Image comparison data:
——————

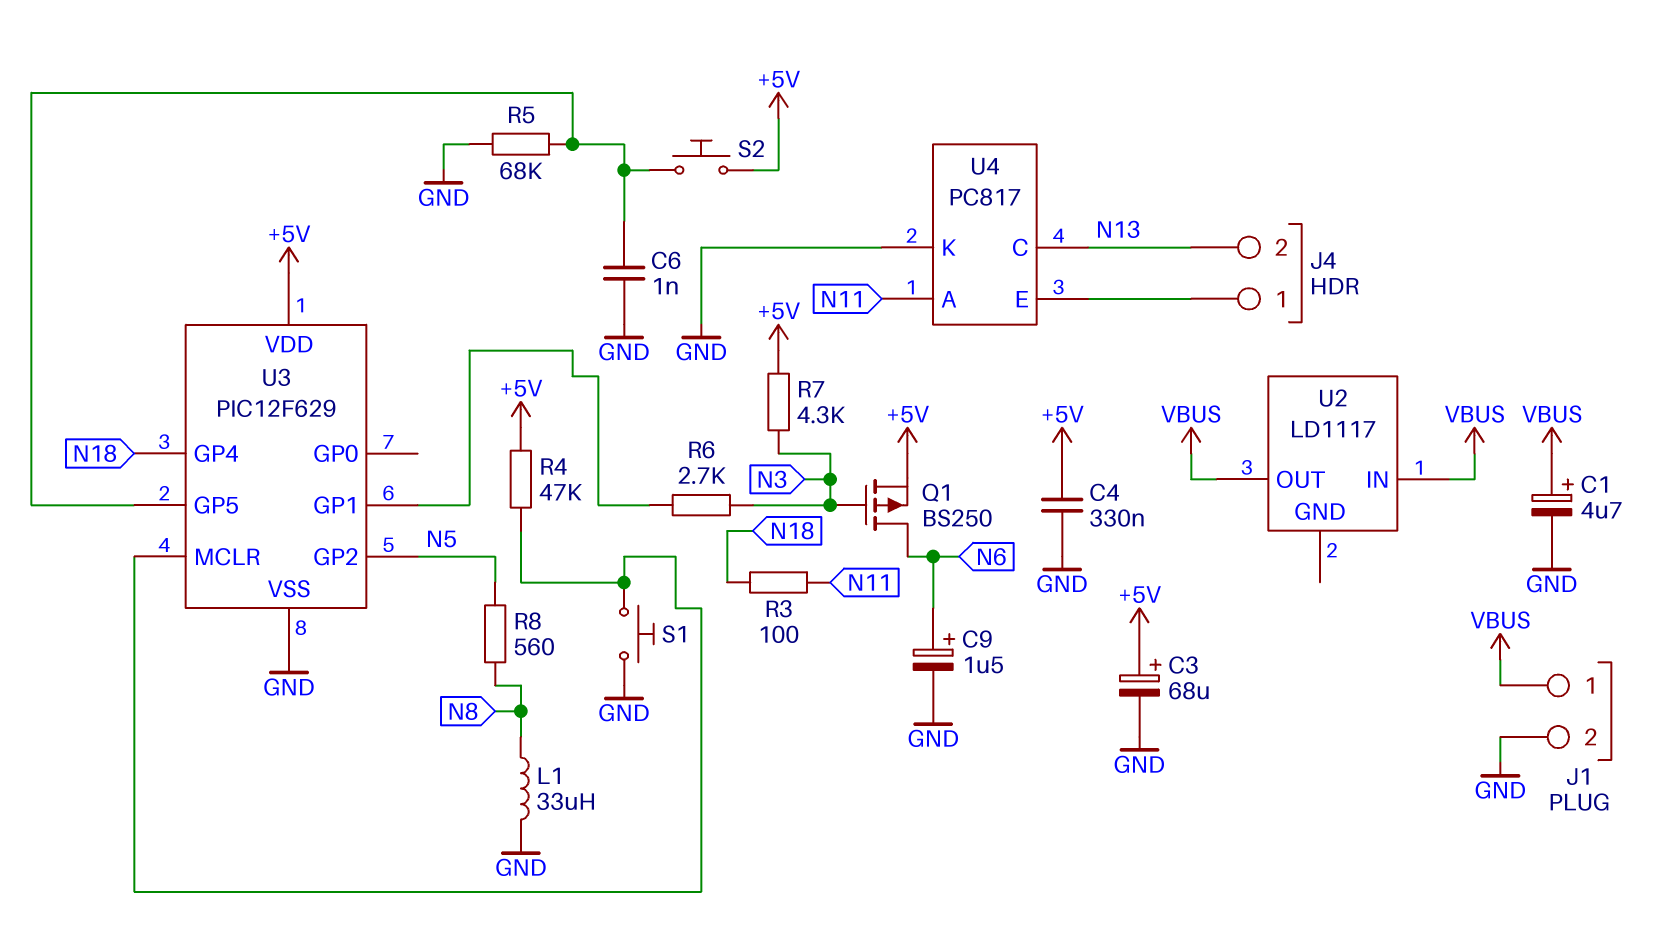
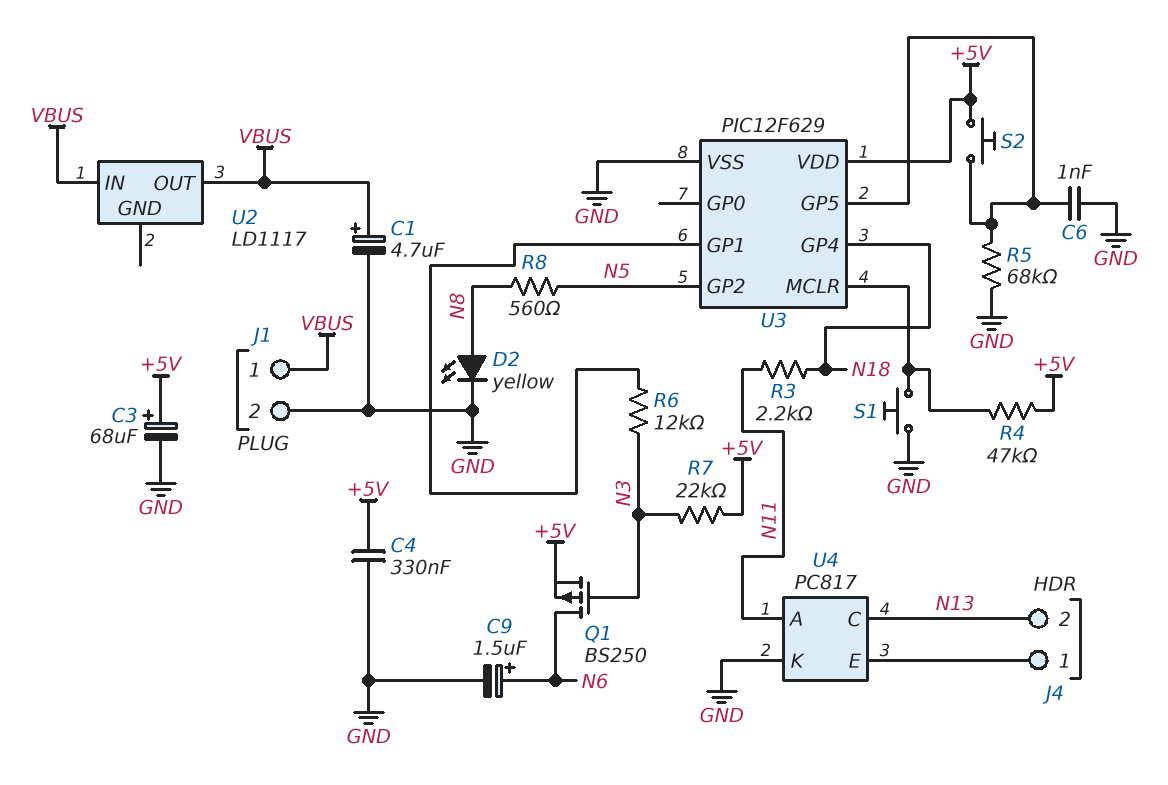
D2: none -> LED yellow (A N8, K GND)
L1: 33uH (GND, N8) -> none
R3: 100 (N11, N18) -> 2.2k (N11, N18)
R6: 2.7k (N3, U3/GP1) -> 12k (N3, U3/GP1)
R7: 4.3k (+5V, N3) -> 22k (+5V, N3)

——————

Directions
Output the entries above verbatim. Omit the images.

Result for this exercise
D2: none -> LED yellow (A N8, K GND)
L1: 33uH (GND, N8) -> none
R3: 100 (N11, N18) -> 2.2k (N11, N18)
R6: 2.7k (N3, U3/GP1) -> 12k (N3, U3/GP1)
R7: 4.3k (+5V, N3) -> 22k (+5V, N3)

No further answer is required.